> [Records provided]:
....
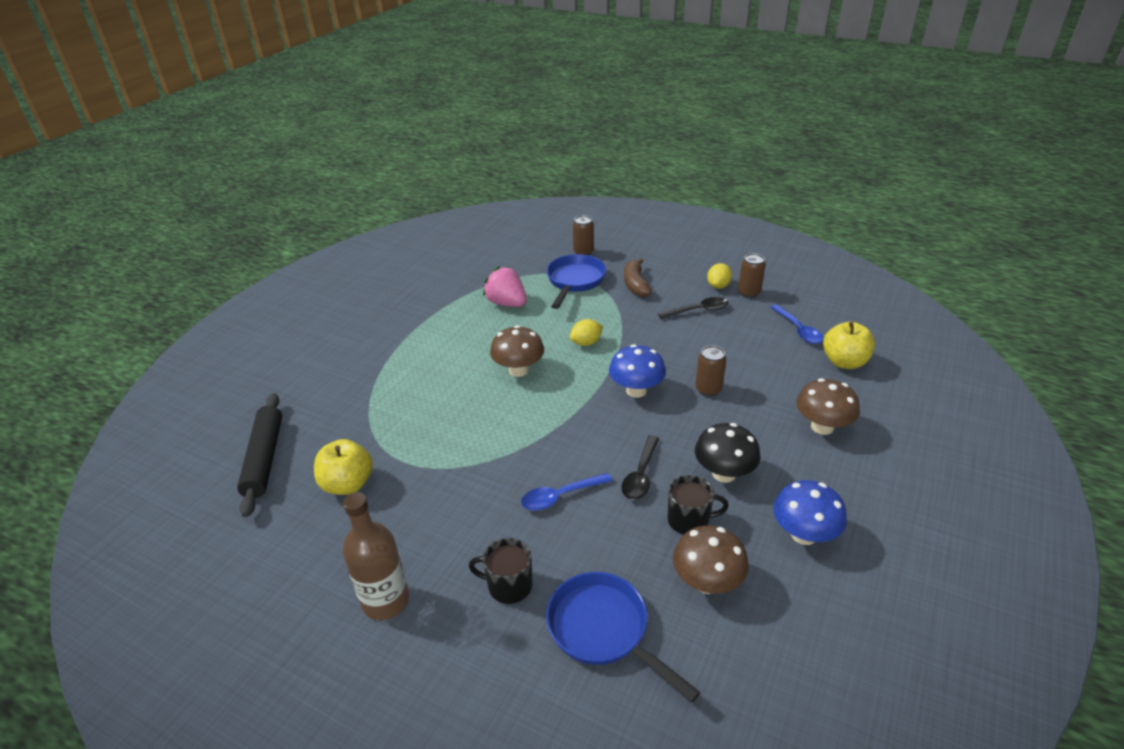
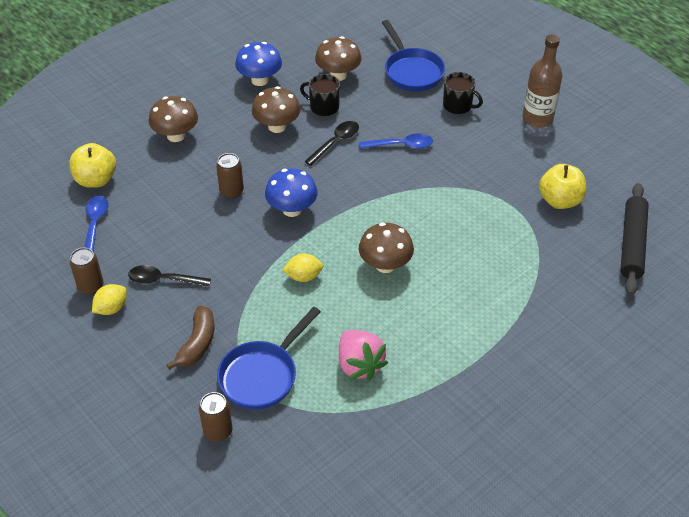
camera: 160 degrees left, 10 degrees up
black mushroom [695,423,761,483] -> brown mushroom [252,86,301,133]

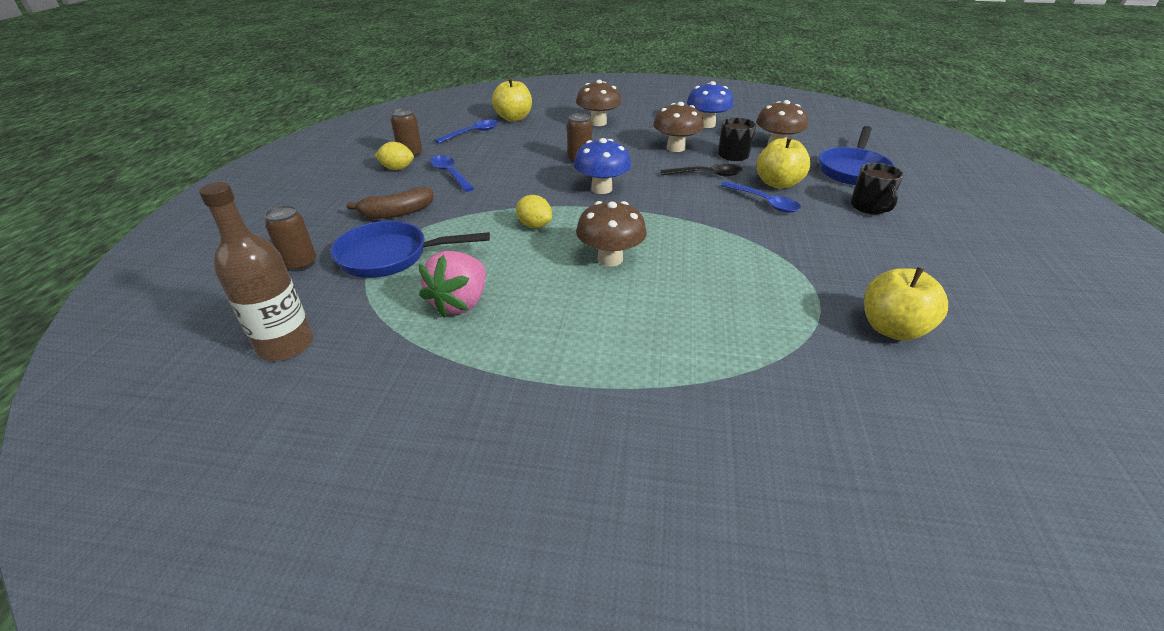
camera: 50 degrees right, 10 degrees down
black spoon [128,265,211,287] -> blue spoon [430,155,474,192]
brown bottle [522,34,562,128] -> brown bottle moved to [199,182,313,361]
black rolling pin [620,183,649,295] -> none
none -> yellow apple [757,136,811,189]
....
> [Exercise goal]:
Copy exactly, and only, the lines from the line containing "black spoon [128,265,211,287]" to the end of the listing, with both ends included.

> [Exercise answer]:
black spoon [128,265,211,287] -> blue spoon [430,155,474,192]
brown bottle [522,34,562,128] -> brown bottle moved to [199,182,313,361]
black rolling pin [620,183,649,295] -> none
none -> yellow apple [757,136,811,189]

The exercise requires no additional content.